Aim of the exercise: Nothing but the lines holding the string "brown" should appear in the answer. Copy them from the entries.

Input records:
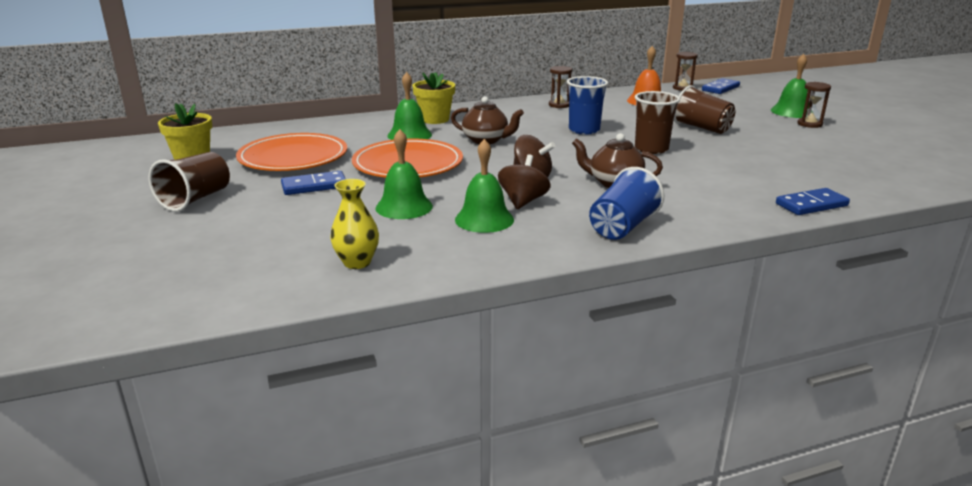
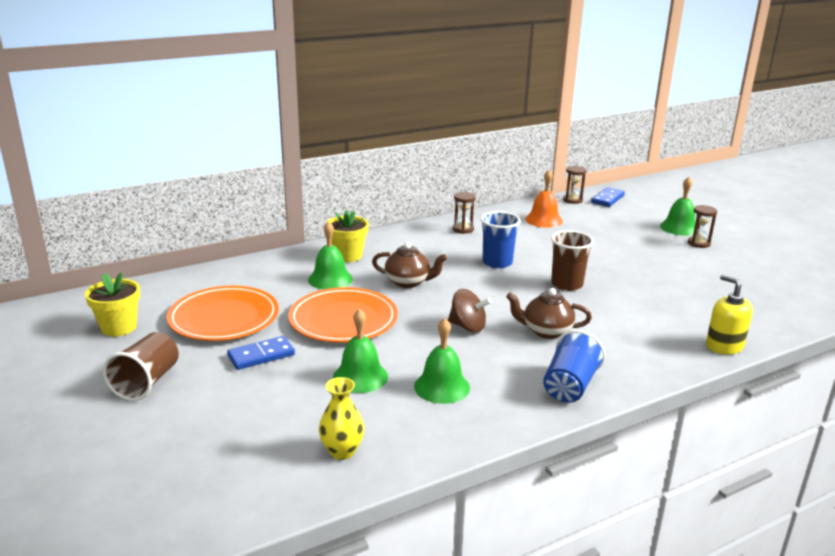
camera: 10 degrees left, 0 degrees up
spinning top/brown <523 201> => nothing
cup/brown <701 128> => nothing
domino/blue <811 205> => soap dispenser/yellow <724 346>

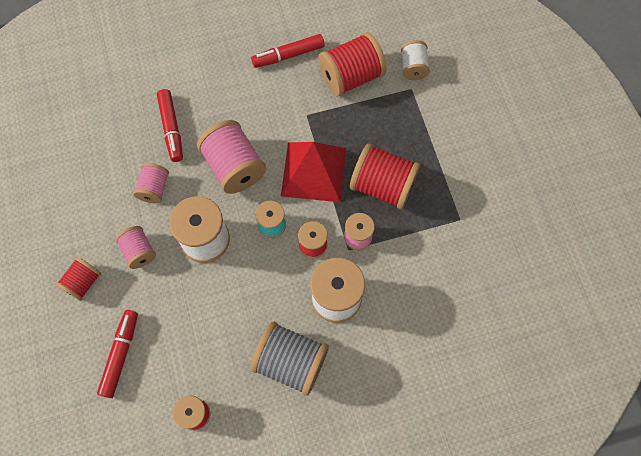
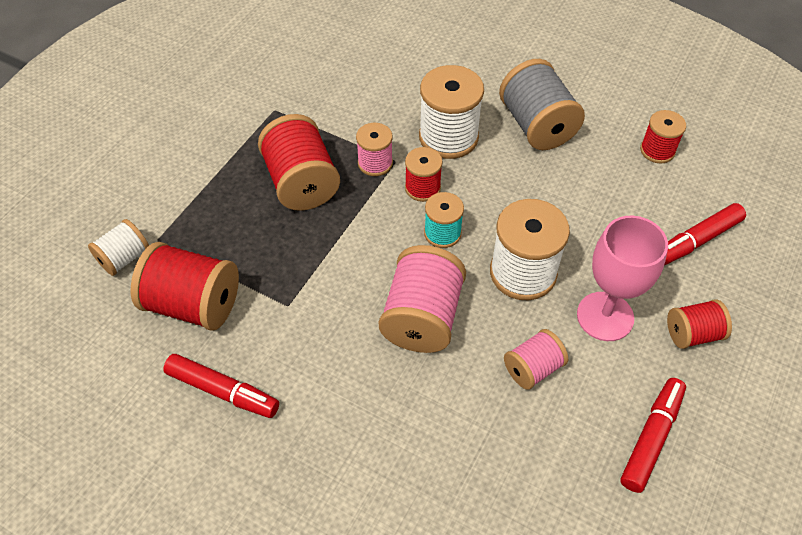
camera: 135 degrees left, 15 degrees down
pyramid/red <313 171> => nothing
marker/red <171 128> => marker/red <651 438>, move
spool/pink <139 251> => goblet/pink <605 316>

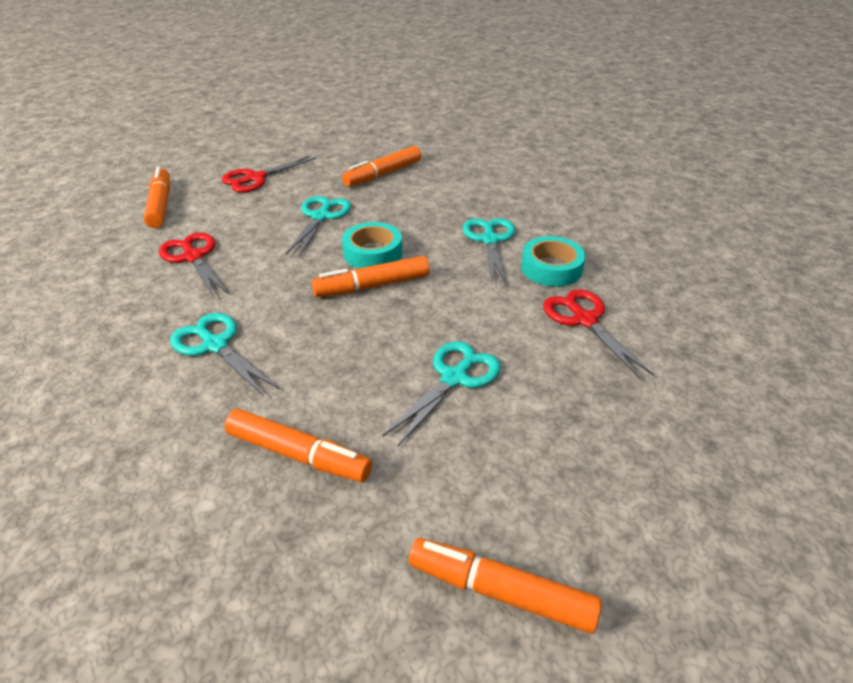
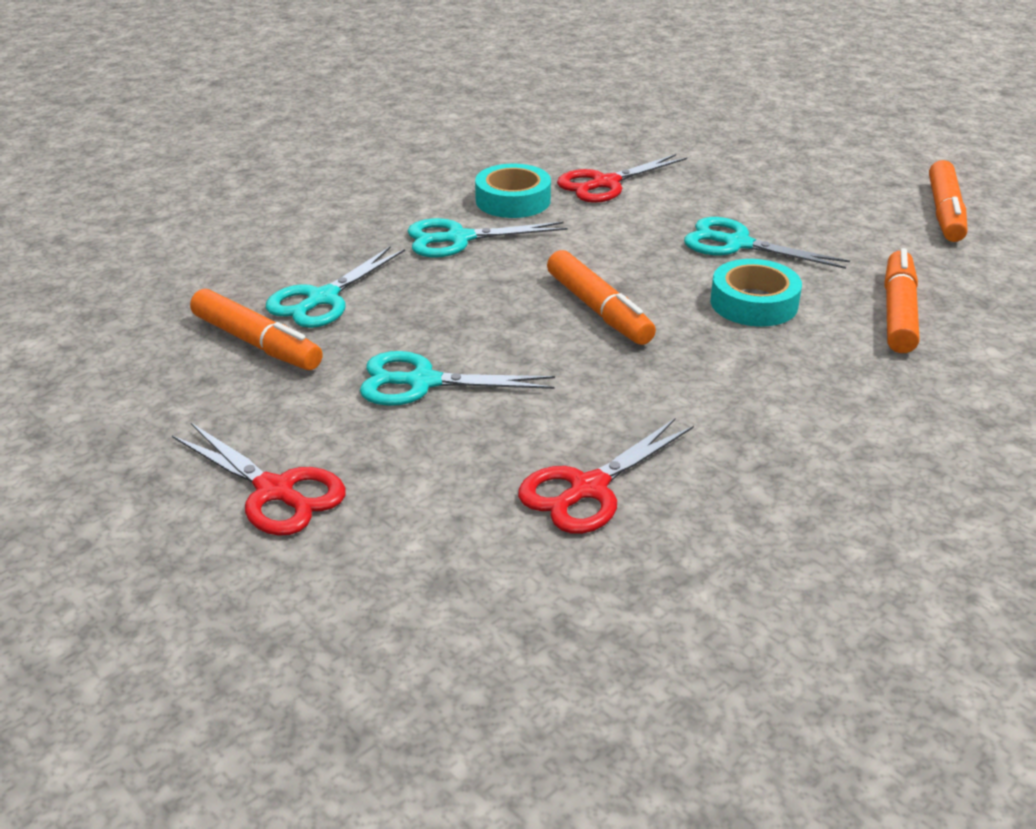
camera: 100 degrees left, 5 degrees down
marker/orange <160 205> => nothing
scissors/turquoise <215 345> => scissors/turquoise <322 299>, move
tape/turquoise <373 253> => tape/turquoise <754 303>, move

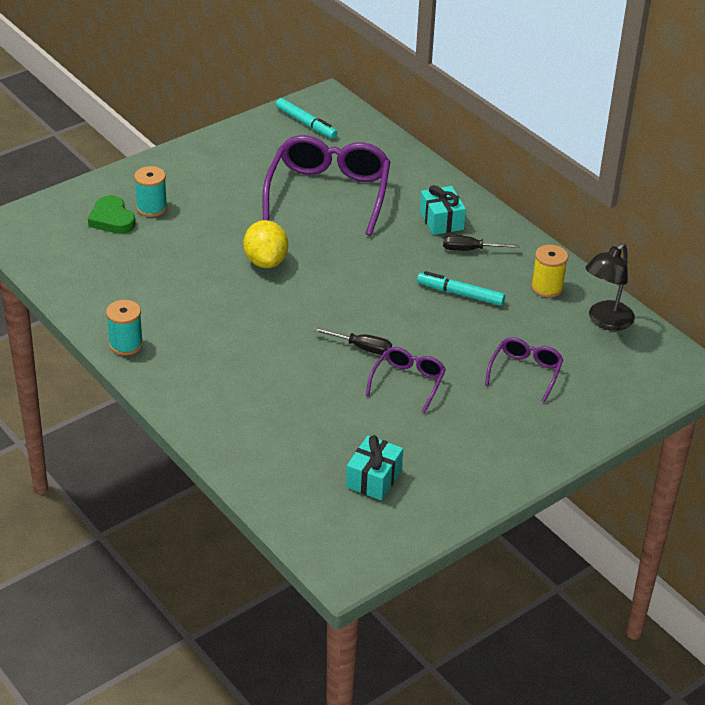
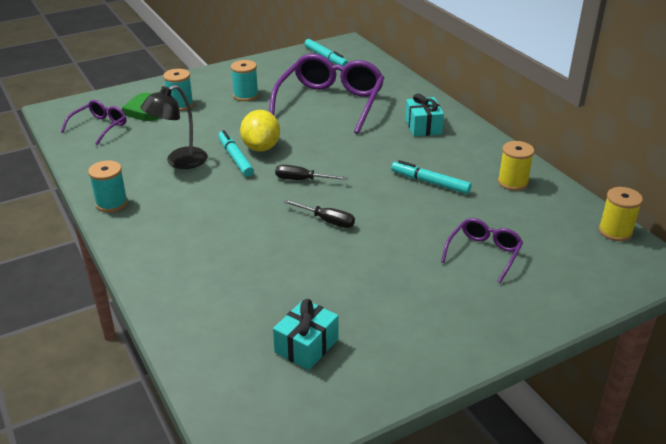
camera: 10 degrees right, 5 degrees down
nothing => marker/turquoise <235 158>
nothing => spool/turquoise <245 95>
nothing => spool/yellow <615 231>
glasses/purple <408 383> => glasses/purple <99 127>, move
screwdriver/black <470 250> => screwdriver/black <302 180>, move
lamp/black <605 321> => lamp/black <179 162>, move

Result of this task:
spinning top/brown <523 201> => nothing
cup/brown <701 128> => nothing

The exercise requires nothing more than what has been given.